▶ **INFORMATION SUPPLIED**:
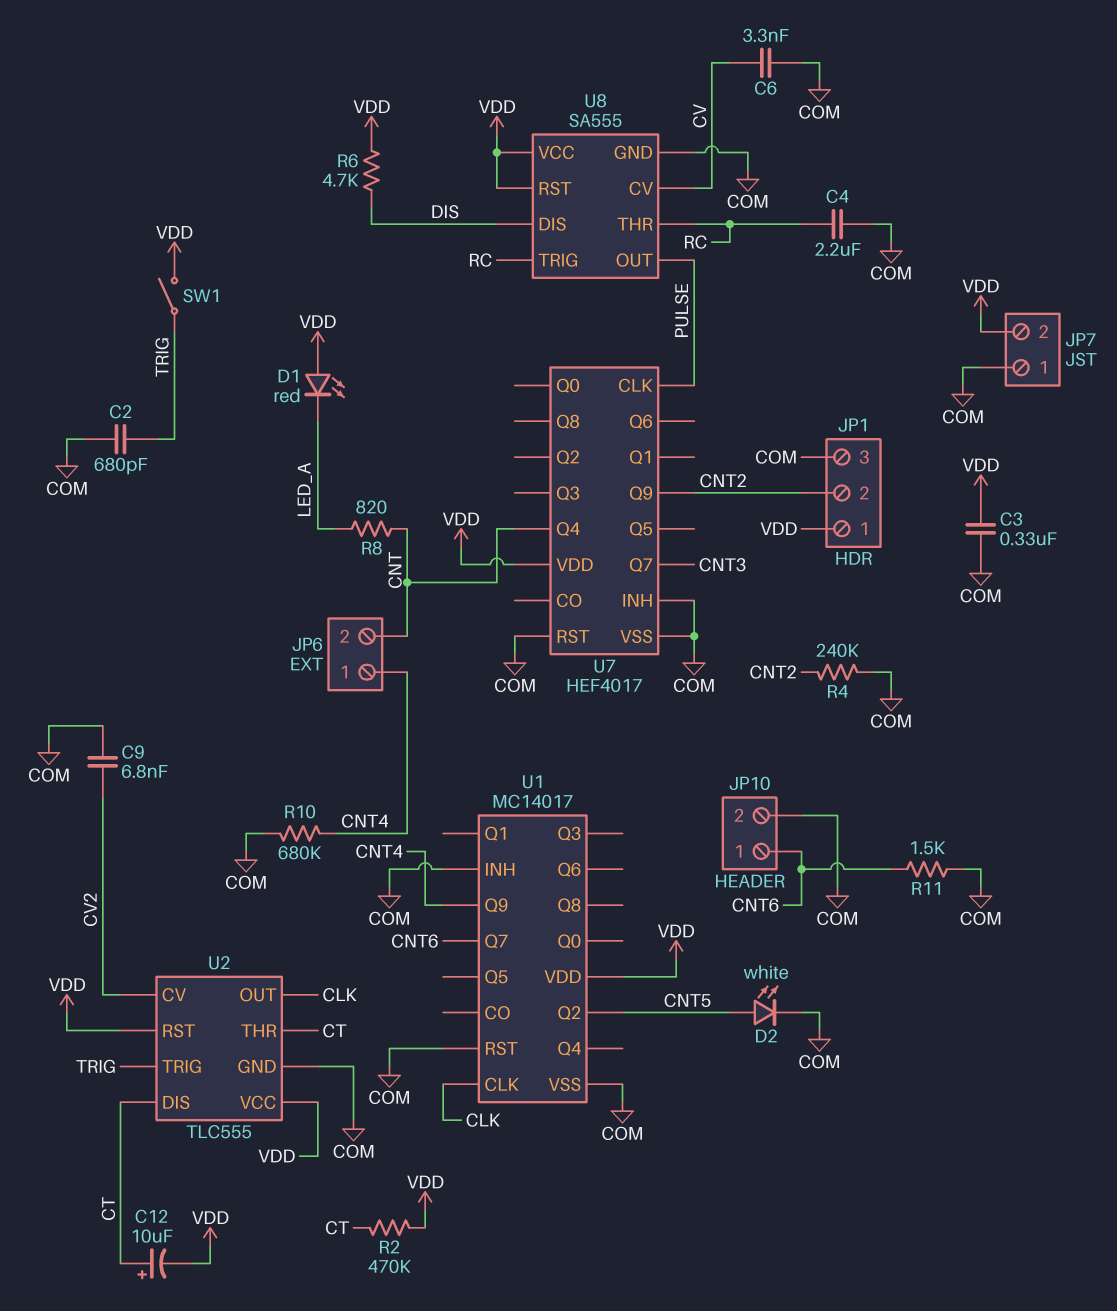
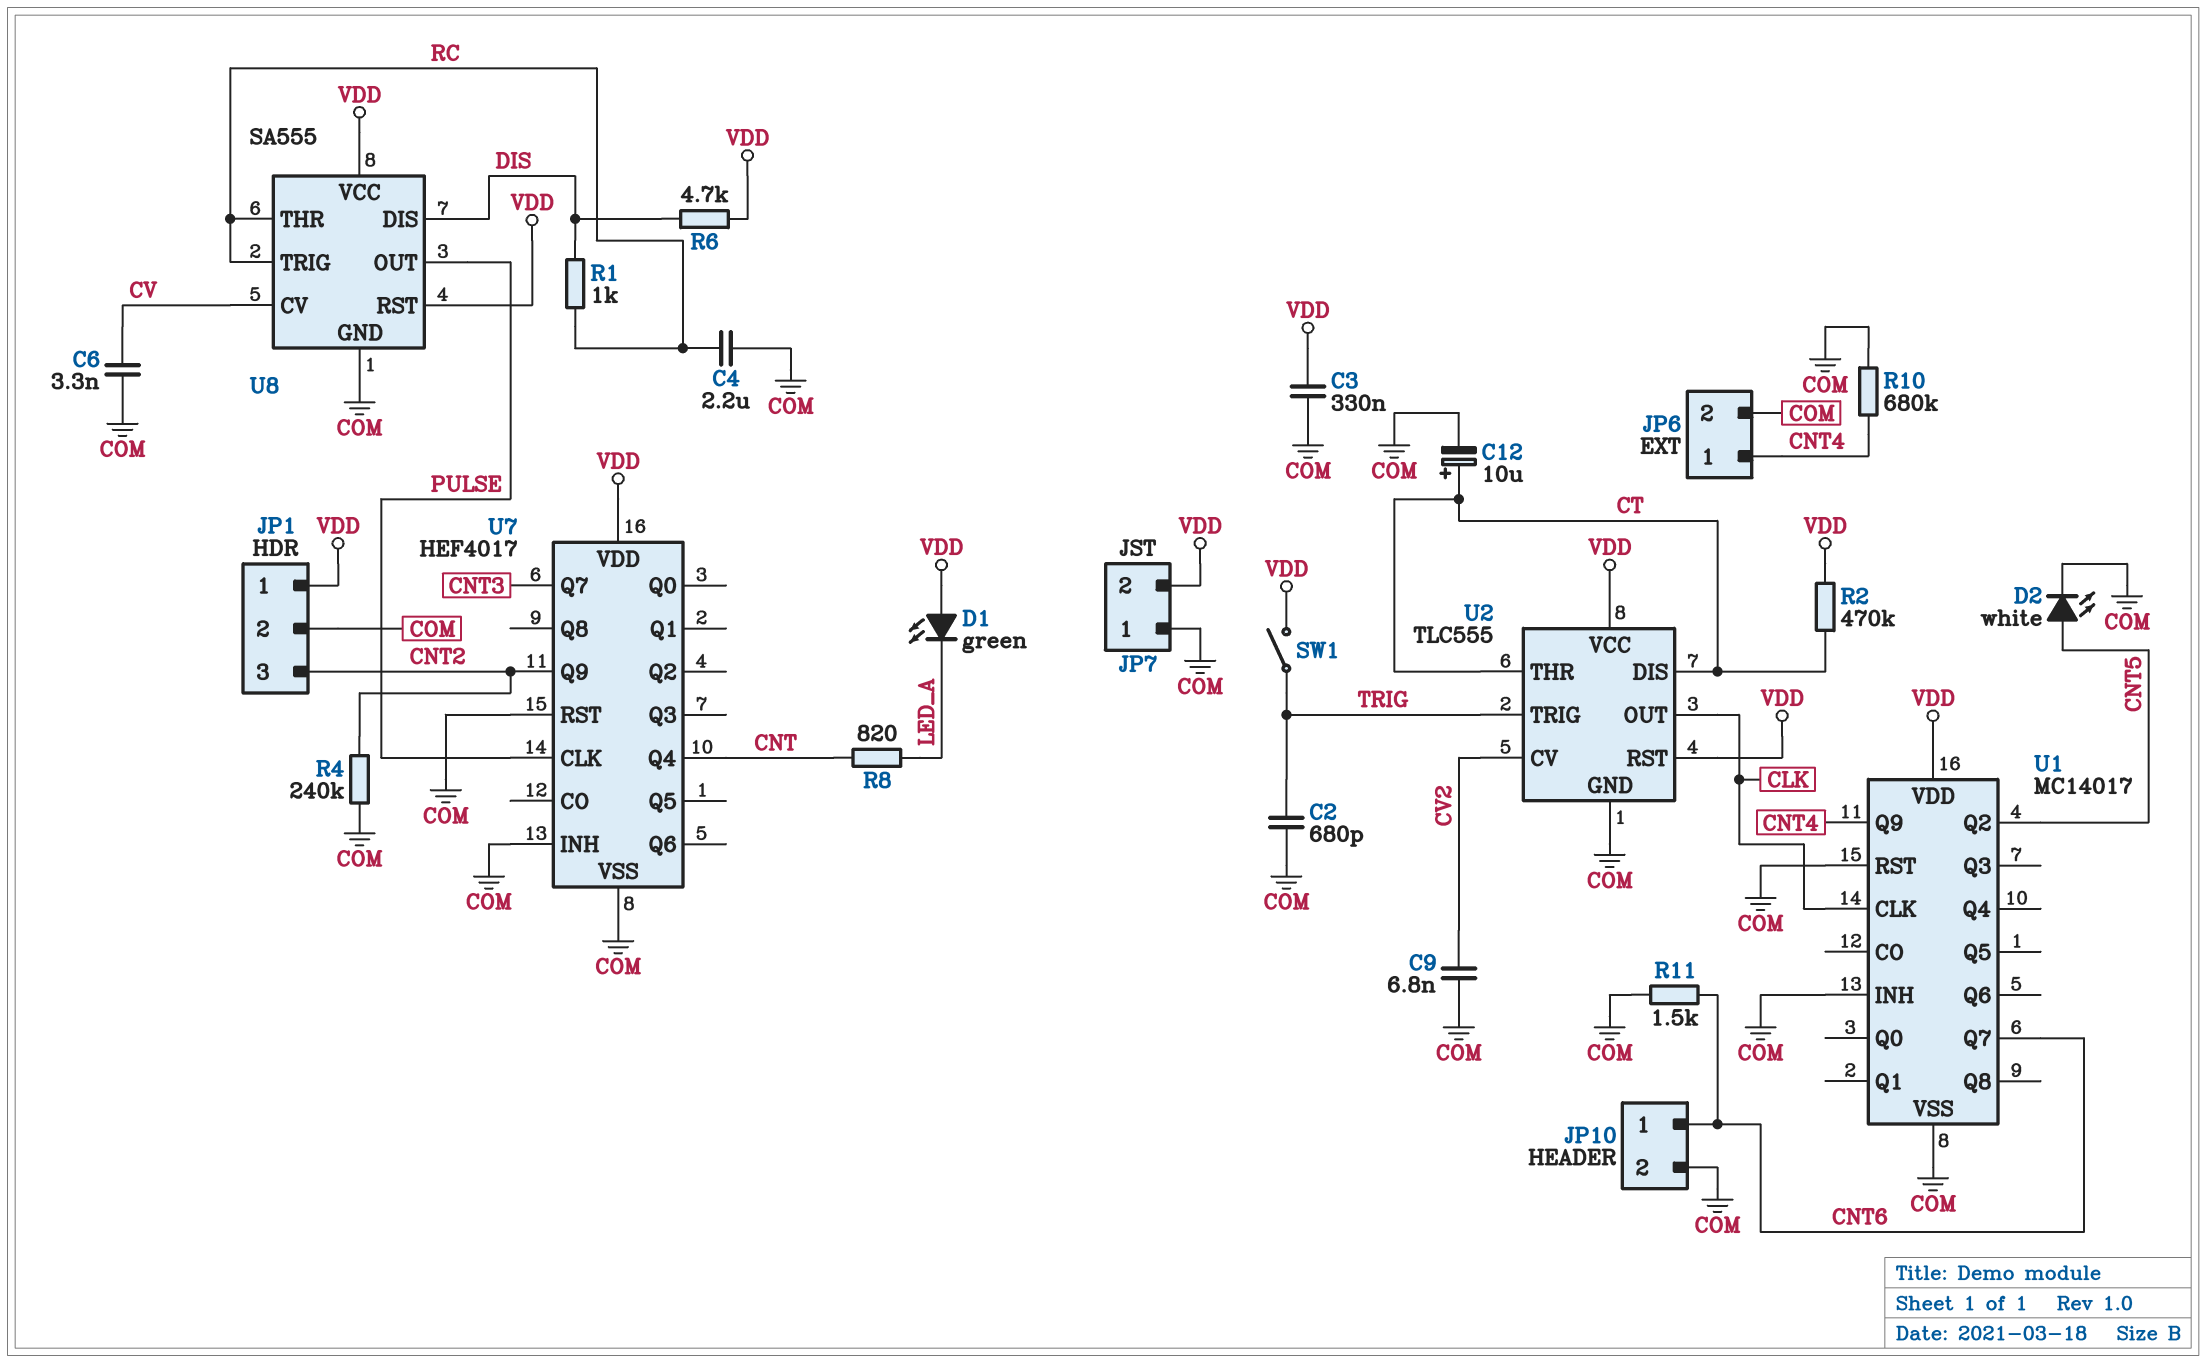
C12: 10uF (plus CT, minus VDD) -> 10uF (plus CT, minus COM)
D1: LED red (A VDD, K LED_A) -> LED green (A VDD, K LED_A)
JP1 pin 2: CNT2 -> COM
JP1 pin 3: COM -> CNT2
JP6 pin 2: CNT -> COM
R1: none -> 1k (DIS, RC)

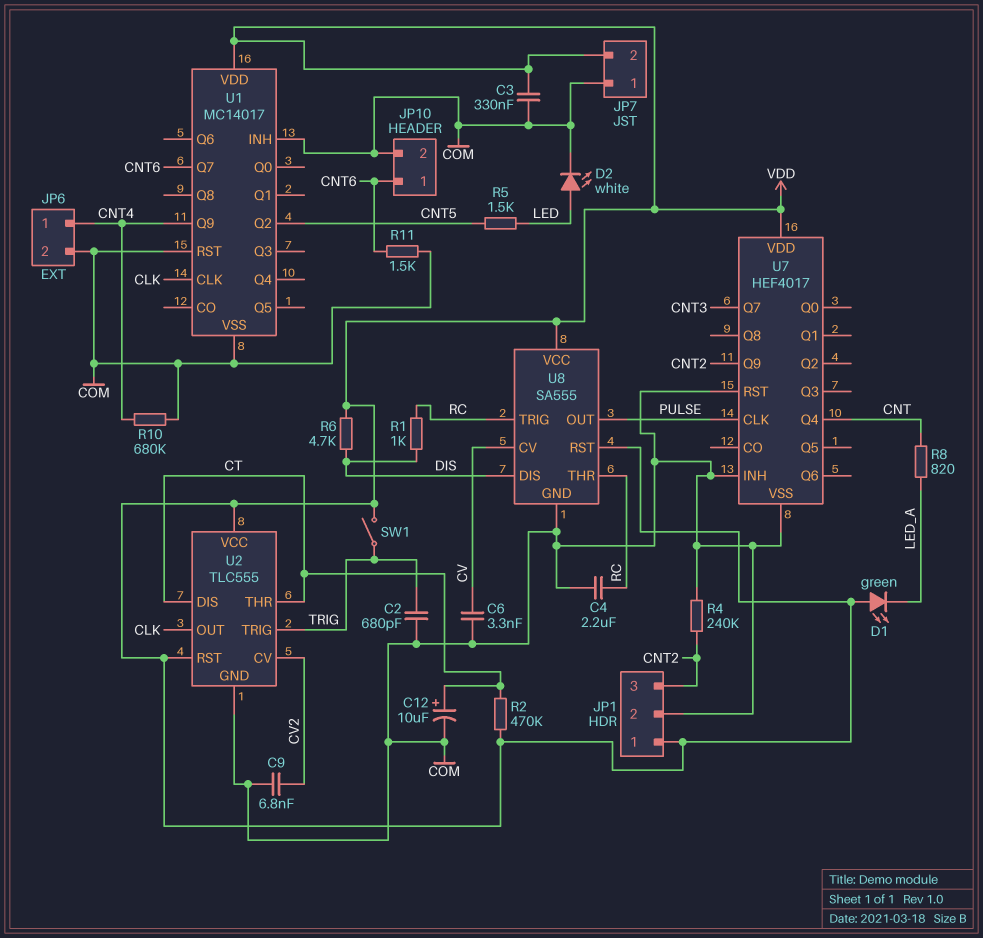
D2: LED white (A CNT5, K COM) -> LED white (A LED, K COM)
R5: none -> 1.5k (CNT5, LED)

▶ **ACTION ITEM**: Your reply should hold exactly the lines from the line containing "R1: none -> 1k (DIS, RC)" through the final line of the listing, and none of the pictures.

▶ **SOLVED PROBLEM**:
R1: none -> 1k (DIS, RC)

D2: LED white (A CNT5, K COM) -> LED white (A LED, K COM)
R5: none -> 1.5k (CNT5, LED)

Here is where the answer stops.